══ THE RECORDS ══

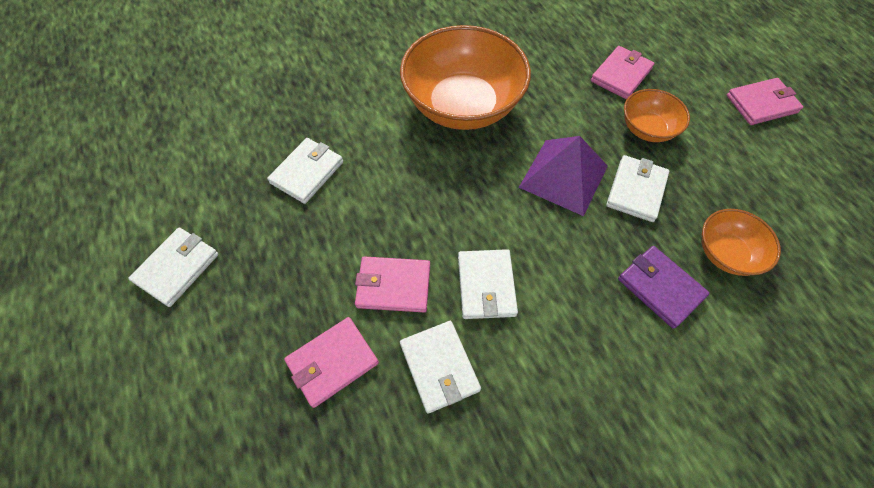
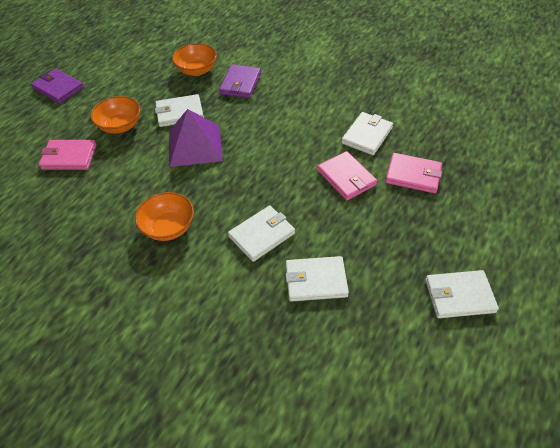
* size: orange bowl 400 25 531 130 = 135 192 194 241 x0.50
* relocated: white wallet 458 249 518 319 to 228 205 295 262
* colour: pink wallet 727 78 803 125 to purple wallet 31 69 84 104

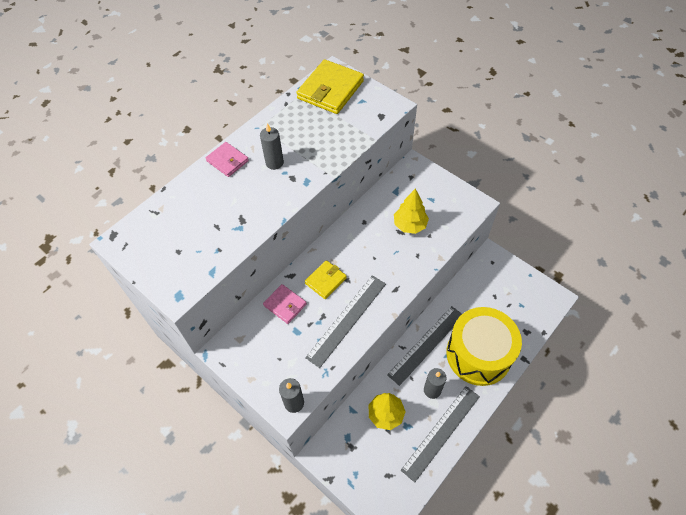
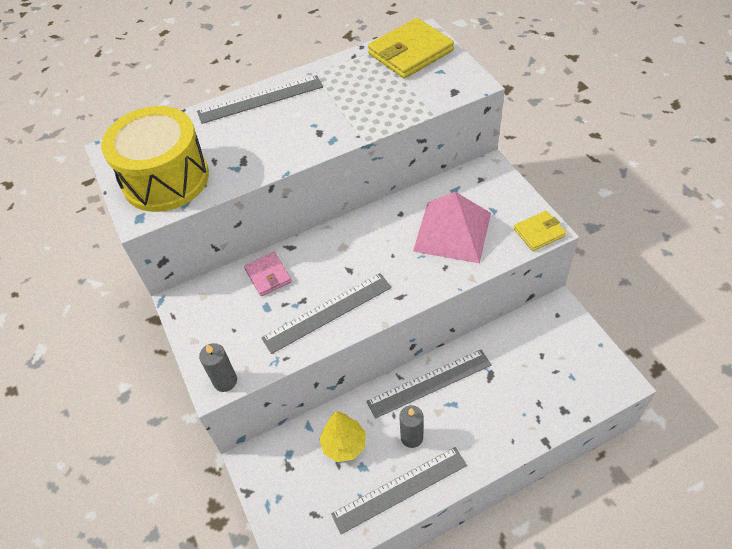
* exchanged: pink wallet 206 142 249 177 to grey ruler 197 75 323 124
* missing: grey candle 260 123 284 170
* relocated: yellow wallet 305 260 347 299 to 514 211 566 251
* exchanged: yellow tree 394 188 429 234 to pink pyramid 413 192 491 263
* relocated: yellow drum 446 307 522 386 to 101 106 209 212

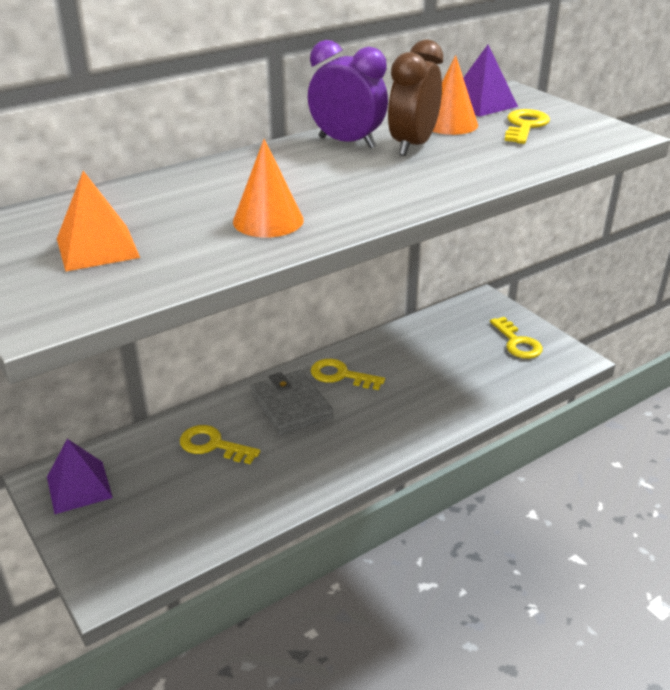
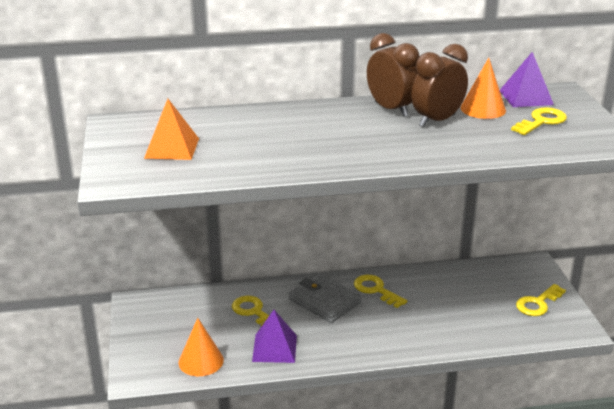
* relocated: purple pyramid 47 439 113 514 to 252 310 297 363
* relocated: orange cone 233 139 304 238 to 179 318 224 376
* spun: grey wallet 250 370 333 435 = 289 274 362 323 45 degrees counterclockwise
* colour: purple clock 308 40 388 149 to brown clock 367 33 419 117
* spun: yellow key 490 317 543 359 = 516 284 566 316 45 degrees clockwise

═══

Out of the records above, set down only the lines from the one that contains "205 295 262" through the one that contains "211 566 251", unchanged and without the pictures.

* relocated: white wallet 458 249 518 319 to 228 205 295 262
* colour: pink wallet 727 78 803 125 to purple wallet 31 69 84 104

* exchanged: pink wallet 206 142 249 177 to grey ruler 197 75 323 124
* missing: grey candle 260 123 284 170
* relocated: yellow wallet 305 260 347 299 to 514 211 566 251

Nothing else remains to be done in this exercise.